PROVIDED ENTRIES:

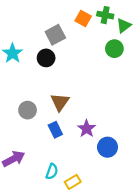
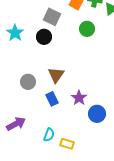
gray square: (55, 35) -> (52, 17), turned -36
green circle: (114, 49) -> (87, 29), moved
yellow rectangle: (73, 182) -> (67, 144), turned 48

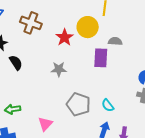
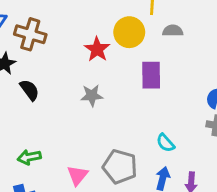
brown cross: (31, 23) -> (30, 34), moved
gray semicircle: (115, 41) -> (173, 31), moved
gray pentagon: (78, 104) -> (120, 167), moved

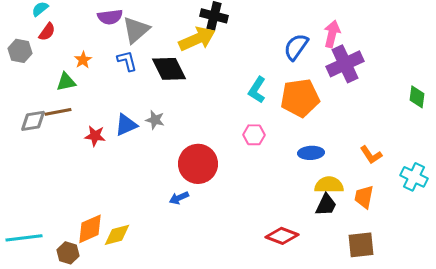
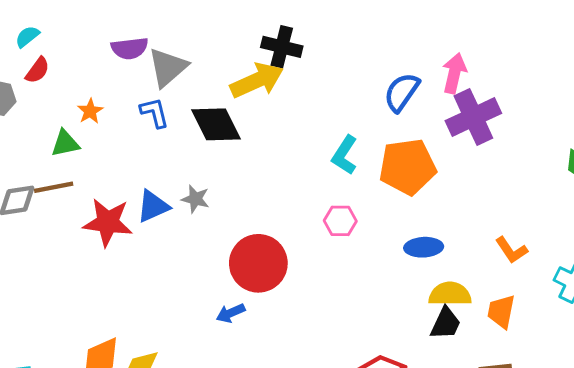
red star: (95, 136) -> (108, 222), size x1.6

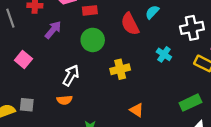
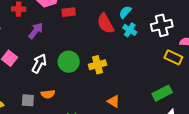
green circle: (93, 40) -> (69, 62), moved
cyan cross: (164, 54) -> (130, 30), moved
white arrow: (71, 75) -> (39, 64), moved
gray square: (27, 105) -> (28, 100), moved

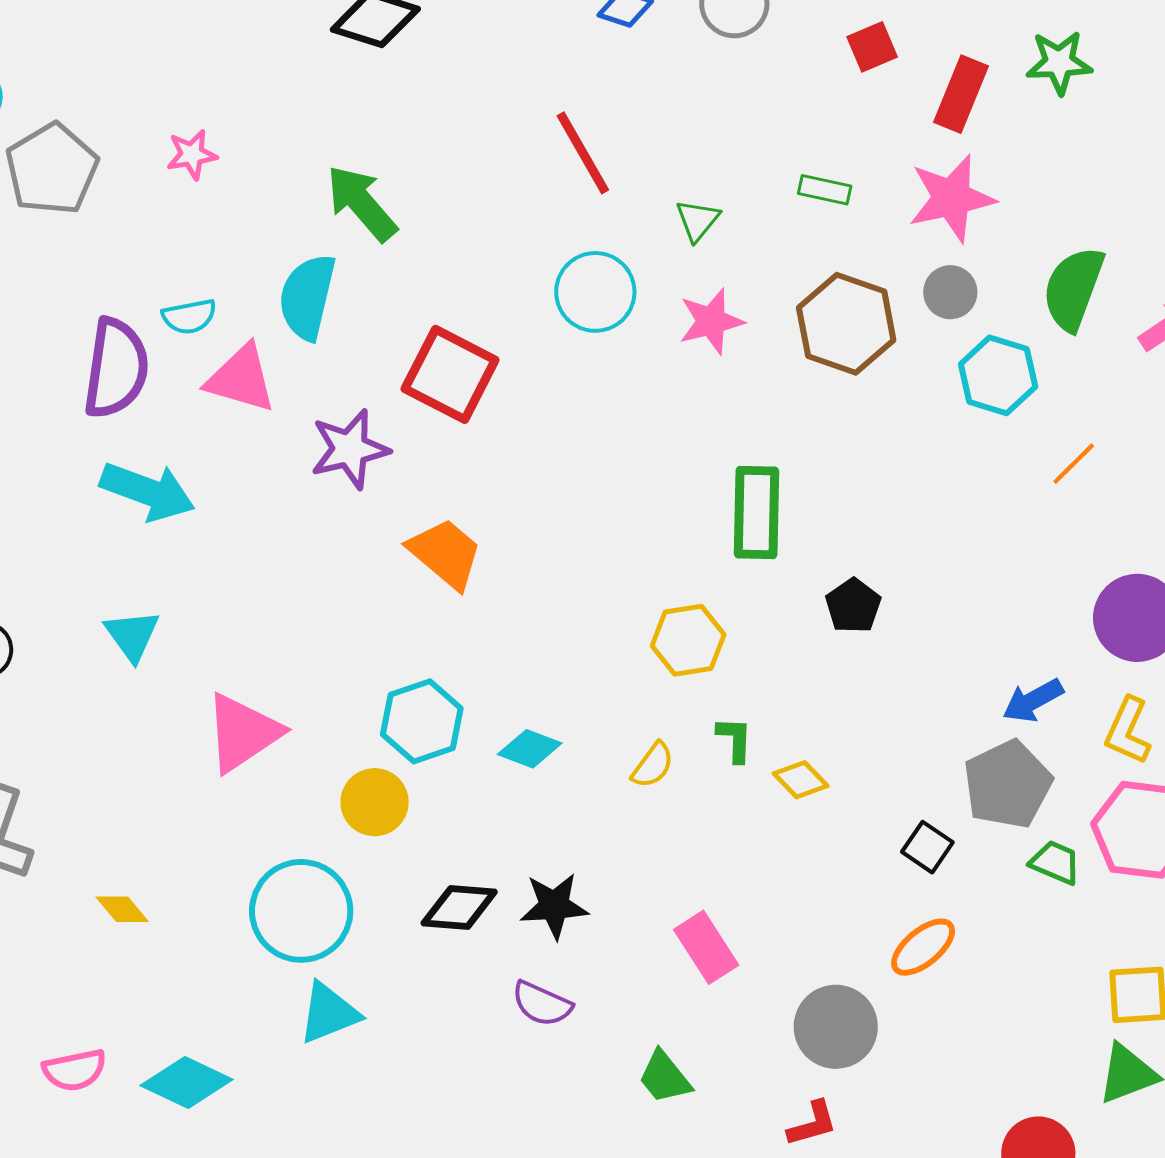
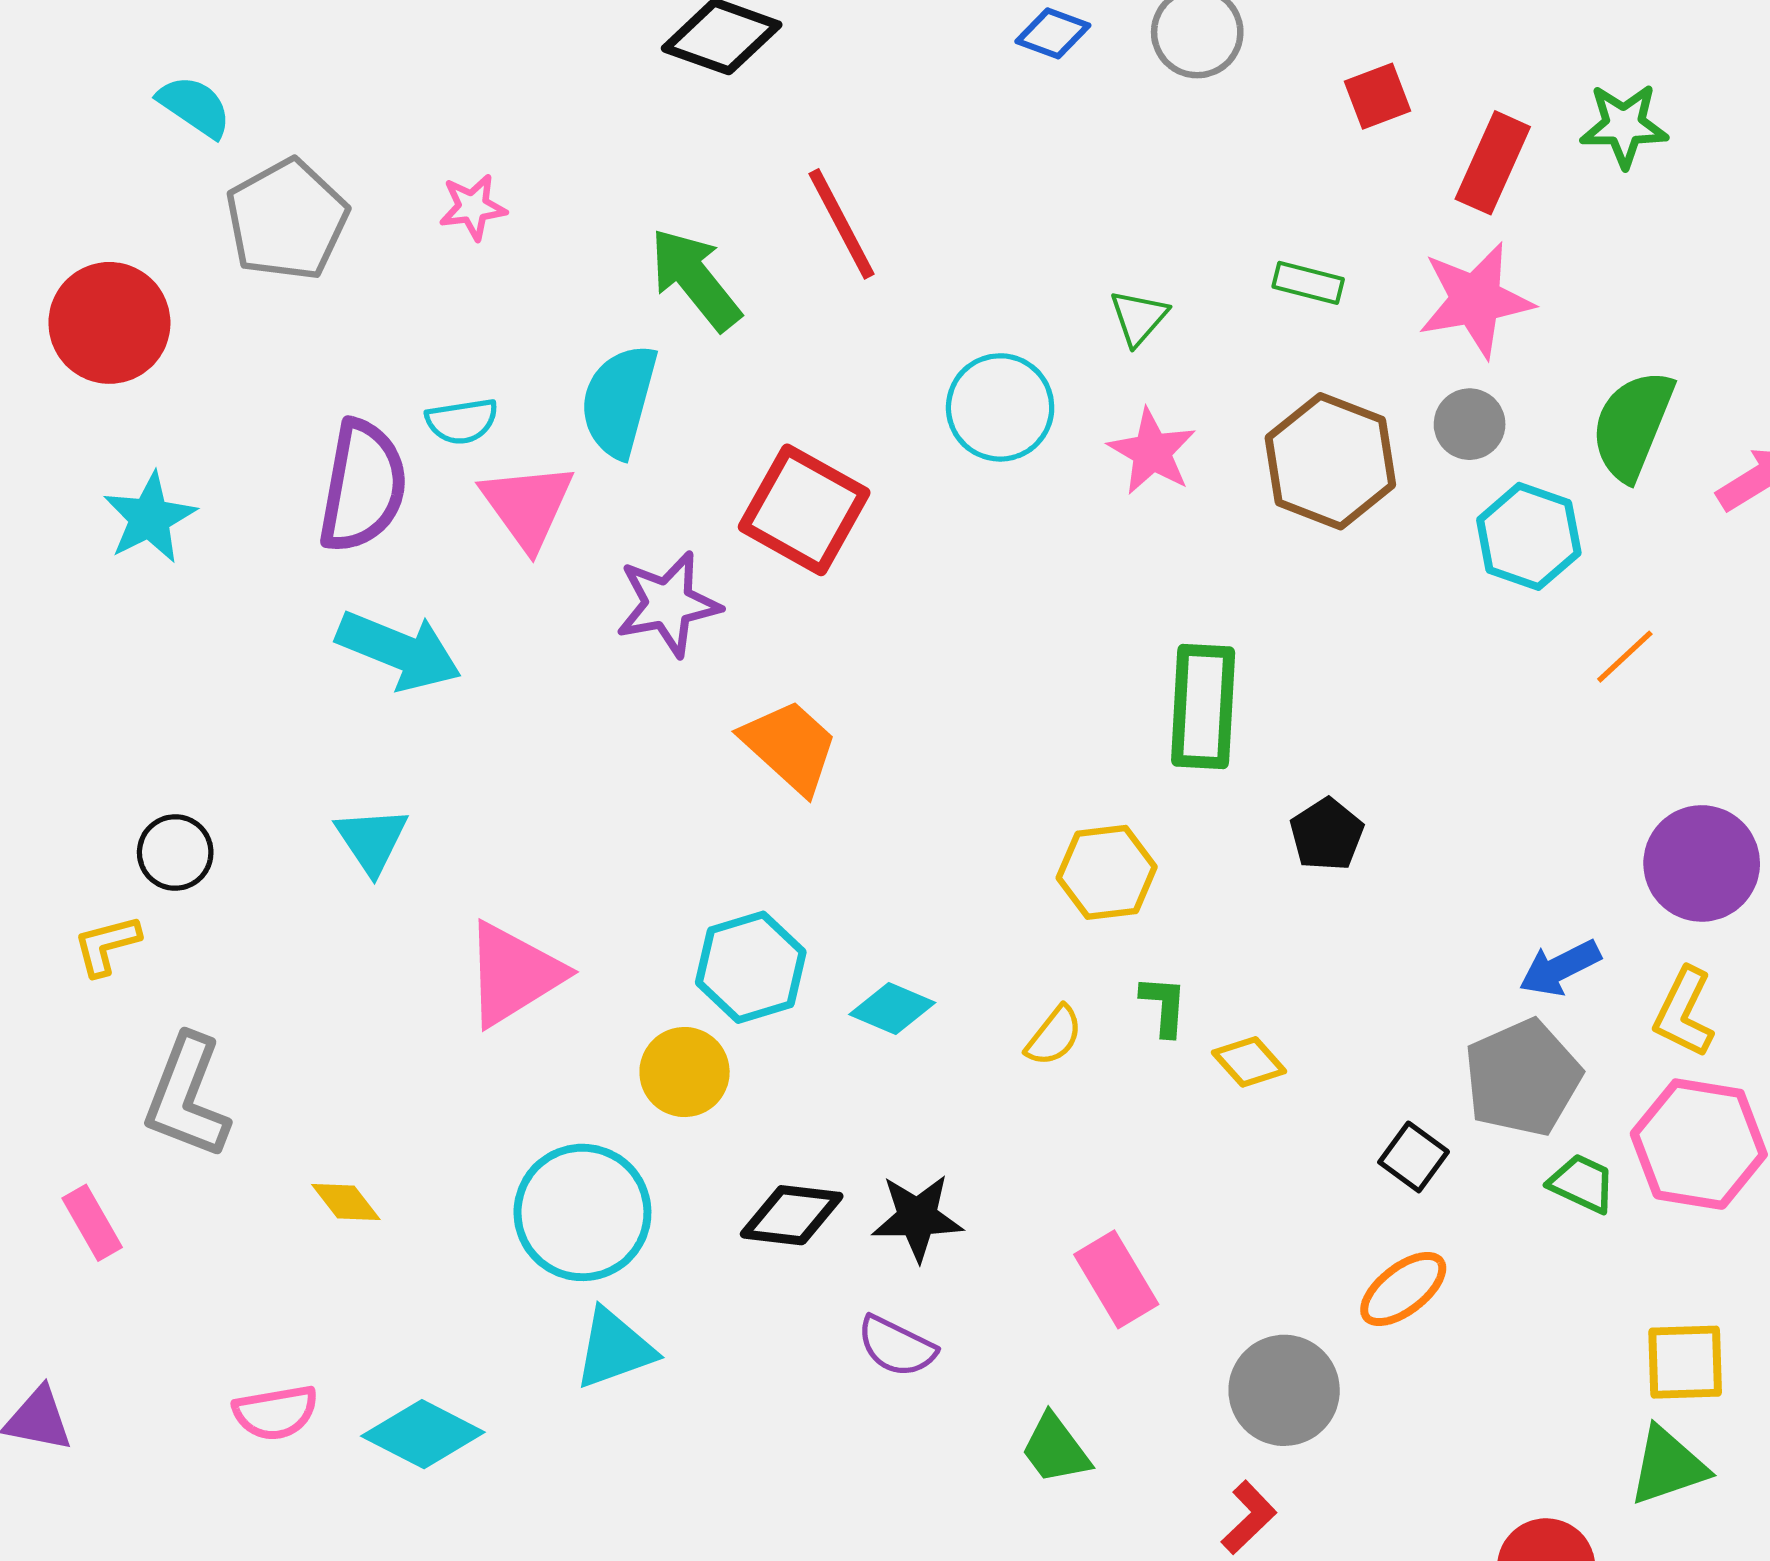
red line: (583, 153) -> (842, 224), moved
pink star: (711, 321) -> (1152, 452), turned -30
pink triangle: (241, 379) -> (527, 506), turned 36
red L-shape: (812, 1124) -> (1249, 1517), turned -30

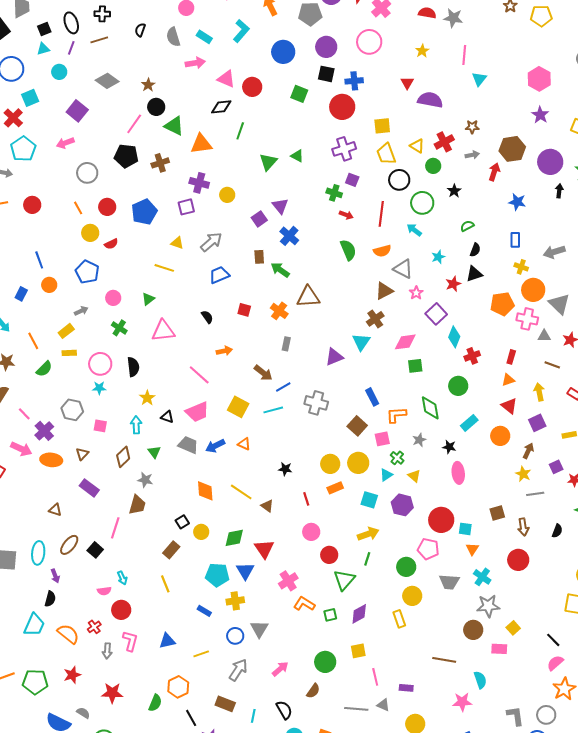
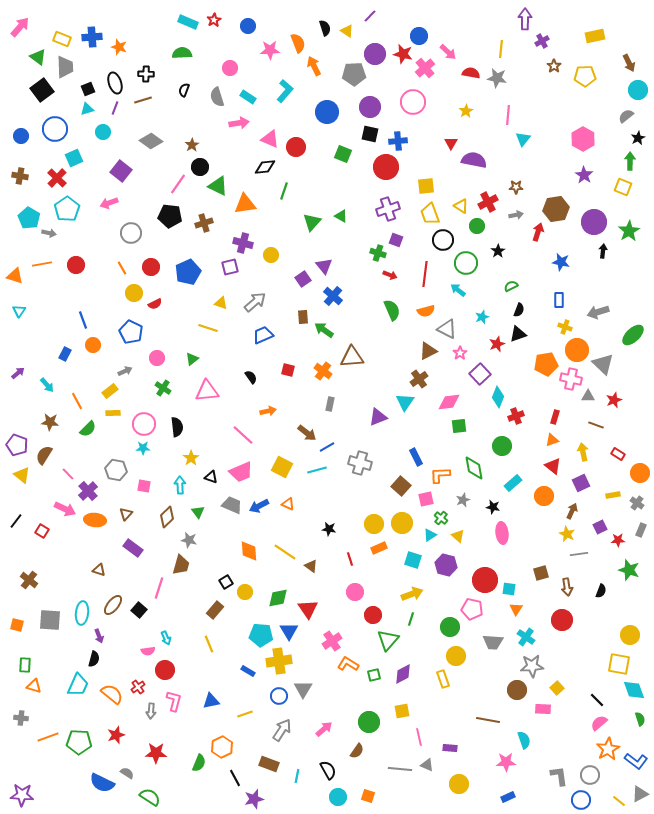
yellow cross: (235, 601) -> (279, 661), size x1.4

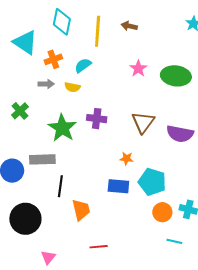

WORK INSTRUCTIONS: Return exactly the lines running from the line with "gray square: (27, 105) -> (28, 100), moved" through the final line of the listing. Leave the pictures out.

RESPONSE AREA:
gray square: (27, 105) -> (28, 100), moved

red line: (583, 153) -> (842, 224), moved
pink star: (711, 321) -> (1152, 452), turned -30
pink triangle: (241, 379) -> (527, 506), turned 36
red L-shape: (812, 1124) -> (1249, 1517), turned -30

yellow cross: (235, 601) -> (279, 661), size x1.4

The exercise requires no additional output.